• **WHAT YOU HAVE TO DO**:
Which lines of the listing below run from its start through the line containing "Brussels: 6:46 -> 12:46"? Quote them all, both ends included, character for character.

START PROVIDED DATA

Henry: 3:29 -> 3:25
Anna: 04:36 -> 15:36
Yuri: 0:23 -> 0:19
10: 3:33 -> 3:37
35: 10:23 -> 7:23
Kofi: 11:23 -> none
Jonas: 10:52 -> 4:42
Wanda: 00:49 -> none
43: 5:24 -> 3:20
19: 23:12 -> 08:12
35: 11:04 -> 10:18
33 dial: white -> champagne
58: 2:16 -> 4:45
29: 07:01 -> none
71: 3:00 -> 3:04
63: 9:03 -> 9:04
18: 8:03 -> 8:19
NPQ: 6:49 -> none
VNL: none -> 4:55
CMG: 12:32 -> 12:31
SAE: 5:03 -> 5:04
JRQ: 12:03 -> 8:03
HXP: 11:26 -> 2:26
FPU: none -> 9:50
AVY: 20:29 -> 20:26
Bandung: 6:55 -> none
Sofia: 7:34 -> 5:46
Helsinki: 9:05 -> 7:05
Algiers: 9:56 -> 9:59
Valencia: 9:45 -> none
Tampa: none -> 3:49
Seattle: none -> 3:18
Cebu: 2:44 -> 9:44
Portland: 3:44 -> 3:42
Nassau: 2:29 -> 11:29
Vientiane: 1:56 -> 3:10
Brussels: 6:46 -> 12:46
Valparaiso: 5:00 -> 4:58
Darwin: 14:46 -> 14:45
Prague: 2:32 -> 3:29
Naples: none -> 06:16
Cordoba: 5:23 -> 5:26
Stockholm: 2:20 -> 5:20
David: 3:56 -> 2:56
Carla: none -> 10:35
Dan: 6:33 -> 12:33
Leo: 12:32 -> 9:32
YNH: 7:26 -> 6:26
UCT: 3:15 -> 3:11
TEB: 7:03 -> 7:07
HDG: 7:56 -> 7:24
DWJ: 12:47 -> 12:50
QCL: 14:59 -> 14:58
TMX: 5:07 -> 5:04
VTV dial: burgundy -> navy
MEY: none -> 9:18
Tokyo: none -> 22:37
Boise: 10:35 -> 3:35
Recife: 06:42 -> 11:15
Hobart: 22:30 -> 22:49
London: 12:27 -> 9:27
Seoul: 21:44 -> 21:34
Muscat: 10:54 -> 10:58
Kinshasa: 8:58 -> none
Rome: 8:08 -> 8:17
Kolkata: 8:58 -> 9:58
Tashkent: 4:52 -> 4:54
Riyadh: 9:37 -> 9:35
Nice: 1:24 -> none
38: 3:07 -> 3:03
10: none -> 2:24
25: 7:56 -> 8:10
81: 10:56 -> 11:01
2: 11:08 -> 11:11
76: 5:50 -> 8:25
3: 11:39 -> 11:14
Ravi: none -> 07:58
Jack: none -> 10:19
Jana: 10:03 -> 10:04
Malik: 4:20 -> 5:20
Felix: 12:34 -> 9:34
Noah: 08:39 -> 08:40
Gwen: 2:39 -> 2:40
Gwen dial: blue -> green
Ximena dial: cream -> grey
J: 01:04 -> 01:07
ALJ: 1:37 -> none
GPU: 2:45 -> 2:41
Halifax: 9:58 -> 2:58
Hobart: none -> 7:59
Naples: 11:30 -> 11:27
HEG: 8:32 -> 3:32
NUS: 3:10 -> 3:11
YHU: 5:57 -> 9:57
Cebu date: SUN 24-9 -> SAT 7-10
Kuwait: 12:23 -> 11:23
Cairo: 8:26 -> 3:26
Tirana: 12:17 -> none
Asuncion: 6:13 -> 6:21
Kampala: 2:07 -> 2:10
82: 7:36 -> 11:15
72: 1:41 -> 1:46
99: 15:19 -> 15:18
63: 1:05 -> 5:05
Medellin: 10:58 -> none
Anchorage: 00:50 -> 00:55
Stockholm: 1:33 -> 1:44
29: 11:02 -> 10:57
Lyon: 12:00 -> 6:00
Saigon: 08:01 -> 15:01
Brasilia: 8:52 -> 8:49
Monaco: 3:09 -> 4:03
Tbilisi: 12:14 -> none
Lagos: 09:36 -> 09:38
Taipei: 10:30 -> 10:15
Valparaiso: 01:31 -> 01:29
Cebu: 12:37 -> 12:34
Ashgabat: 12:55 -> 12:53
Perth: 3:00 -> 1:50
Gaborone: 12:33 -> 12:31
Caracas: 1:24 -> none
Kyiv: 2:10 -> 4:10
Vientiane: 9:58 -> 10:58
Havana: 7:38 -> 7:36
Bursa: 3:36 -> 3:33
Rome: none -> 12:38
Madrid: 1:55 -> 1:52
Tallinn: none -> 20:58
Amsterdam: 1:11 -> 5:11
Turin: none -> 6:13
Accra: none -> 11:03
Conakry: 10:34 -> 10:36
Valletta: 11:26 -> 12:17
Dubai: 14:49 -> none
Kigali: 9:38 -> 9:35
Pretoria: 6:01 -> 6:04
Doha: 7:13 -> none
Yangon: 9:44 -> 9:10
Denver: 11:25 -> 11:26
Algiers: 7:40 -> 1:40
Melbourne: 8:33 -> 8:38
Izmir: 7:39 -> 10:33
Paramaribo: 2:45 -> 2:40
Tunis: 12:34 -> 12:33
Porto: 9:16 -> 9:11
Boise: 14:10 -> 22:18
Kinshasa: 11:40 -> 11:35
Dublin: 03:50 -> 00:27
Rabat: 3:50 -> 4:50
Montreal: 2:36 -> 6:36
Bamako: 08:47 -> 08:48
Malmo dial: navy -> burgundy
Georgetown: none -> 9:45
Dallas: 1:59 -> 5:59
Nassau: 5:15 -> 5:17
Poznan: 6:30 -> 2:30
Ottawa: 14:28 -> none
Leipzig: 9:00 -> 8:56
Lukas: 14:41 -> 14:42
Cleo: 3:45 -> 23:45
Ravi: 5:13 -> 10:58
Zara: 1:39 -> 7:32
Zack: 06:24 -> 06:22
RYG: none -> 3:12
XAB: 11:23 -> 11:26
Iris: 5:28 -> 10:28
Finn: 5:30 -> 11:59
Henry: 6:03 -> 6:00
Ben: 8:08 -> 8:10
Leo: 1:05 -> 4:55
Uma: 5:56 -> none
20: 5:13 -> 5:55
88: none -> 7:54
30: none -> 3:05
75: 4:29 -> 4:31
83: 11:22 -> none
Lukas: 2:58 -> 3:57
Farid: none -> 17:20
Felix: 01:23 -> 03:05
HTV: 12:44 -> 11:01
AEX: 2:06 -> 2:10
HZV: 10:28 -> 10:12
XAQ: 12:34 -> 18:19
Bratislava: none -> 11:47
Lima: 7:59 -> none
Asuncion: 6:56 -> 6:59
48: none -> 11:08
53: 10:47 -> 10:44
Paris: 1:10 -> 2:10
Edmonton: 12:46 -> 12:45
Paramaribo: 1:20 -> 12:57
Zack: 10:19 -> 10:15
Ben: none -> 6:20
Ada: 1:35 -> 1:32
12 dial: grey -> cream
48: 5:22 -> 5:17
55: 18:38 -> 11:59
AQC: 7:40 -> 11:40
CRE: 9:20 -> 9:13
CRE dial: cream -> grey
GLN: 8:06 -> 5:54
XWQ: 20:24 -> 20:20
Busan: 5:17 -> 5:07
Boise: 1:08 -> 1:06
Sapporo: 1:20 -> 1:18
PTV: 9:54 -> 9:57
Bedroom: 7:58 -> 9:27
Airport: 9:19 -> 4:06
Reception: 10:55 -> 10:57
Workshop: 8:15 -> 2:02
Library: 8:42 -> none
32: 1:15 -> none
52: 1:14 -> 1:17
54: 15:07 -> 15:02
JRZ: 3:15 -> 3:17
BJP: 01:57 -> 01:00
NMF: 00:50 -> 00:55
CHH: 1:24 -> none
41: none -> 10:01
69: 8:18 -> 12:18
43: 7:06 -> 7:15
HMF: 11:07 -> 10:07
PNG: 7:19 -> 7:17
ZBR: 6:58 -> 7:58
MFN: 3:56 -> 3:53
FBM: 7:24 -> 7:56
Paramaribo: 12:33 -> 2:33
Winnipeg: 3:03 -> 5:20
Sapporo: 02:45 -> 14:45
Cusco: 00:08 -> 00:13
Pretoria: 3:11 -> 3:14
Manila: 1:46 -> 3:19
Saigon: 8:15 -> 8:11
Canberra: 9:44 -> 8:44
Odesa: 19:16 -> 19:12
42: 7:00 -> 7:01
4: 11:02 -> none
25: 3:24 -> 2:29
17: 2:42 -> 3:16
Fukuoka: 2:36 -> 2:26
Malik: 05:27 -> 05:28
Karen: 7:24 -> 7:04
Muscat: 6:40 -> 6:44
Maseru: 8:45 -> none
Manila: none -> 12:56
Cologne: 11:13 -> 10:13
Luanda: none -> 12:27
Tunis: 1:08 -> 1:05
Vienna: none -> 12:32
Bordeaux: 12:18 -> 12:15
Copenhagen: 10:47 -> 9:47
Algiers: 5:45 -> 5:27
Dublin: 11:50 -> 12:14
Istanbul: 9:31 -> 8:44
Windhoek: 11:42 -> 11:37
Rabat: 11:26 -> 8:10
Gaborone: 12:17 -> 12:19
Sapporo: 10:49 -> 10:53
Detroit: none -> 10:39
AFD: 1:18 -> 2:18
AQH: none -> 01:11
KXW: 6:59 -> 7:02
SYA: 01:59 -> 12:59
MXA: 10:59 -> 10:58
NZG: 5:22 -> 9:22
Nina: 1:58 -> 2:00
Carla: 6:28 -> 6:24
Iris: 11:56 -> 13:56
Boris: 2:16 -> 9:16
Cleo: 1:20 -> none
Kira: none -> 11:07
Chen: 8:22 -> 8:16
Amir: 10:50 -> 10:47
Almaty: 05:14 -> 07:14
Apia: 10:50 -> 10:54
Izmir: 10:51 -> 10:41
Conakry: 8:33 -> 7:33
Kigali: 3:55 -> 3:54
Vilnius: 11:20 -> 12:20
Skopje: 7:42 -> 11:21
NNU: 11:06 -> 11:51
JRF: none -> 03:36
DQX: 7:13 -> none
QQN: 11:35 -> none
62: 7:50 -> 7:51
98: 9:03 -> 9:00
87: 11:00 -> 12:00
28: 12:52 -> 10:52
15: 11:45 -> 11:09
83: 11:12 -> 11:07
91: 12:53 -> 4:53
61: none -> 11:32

END PROVIDED DATA

• **TASK ANSWER**:
Henry: 3:29 -> 3:25
Anna: 04:36 -> 15:36
Yuri: 0:23 -> 0:19
10: 3:33 -> 3:37
35: 10:23 -> 7:23
Kofi: 11:23 -> none
Jonas: 10:52 -> 4:42
Wanda: 00:49 -> none
43: 5:24 -> 3:20
19: 23:12 -> 08:12
35: 11:04 -> 10:18
33 dial: white -> champagne
58: 2:16 -> 4:45
29: 07:01 -> none
71: 3:00 -> 3:04
63: 9:03 -> 9:04
18: 8:03 -> 8:19
NPQ: 6:49 -> none
VNL: none -> 4:55
CMG: 12:32 -> 12:31
SAE: 5:03 -> 5:04
JRQ: 12:03 -> 8:03
HXP: 11:26 -> 2:26
FPU: none -> 9:50
AVY: 20:29 -> 20:26
Bandung: 6:55 -> none
Sofia: 7:34 -> 5:46
Helsinki: 9:05 -> 7:05
Algiers: 9:56 -> 9:59
Valencia: 9:45 -> none
Tampa: none -> 3:49
Seattle: none -> 3:18
Cebu: 2:44 -> 9:44
Portland: 3:44 -> 3:42
Nassau: 2:29 -> 11:29
Vientiane: 1:56 -> 3:10
Brussels: 6:46 -> 12:46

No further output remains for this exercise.